● **What is asked**:
From the items below, copy out word for word the lines running from the one containing "gray arrow: rotated 146 degrees clockwise" through the one containing "cyan line: moved 5 px left, 4 px up", with both of those lines included and nothing else.

● **Rows**:
▬▬▬

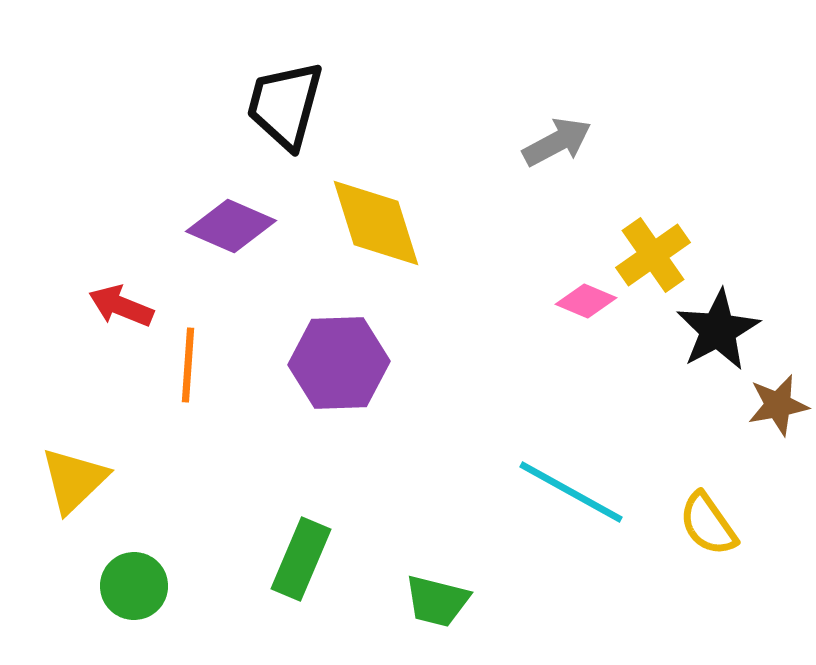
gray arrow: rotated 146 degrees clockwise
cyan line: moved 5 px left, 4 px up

▬▬▬

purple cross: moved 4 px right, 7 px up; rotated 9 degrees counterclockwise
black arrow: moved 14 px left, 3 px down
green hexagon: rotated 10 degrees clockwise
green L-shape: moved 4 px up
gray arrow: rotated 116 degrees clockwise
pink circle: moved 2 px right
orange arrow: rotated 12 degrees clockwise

▬▬▬

● **Solution to the problem**:
gray arrow: rotated 146 degrees clockwise
cyan line: moved 5 px left, 4 px up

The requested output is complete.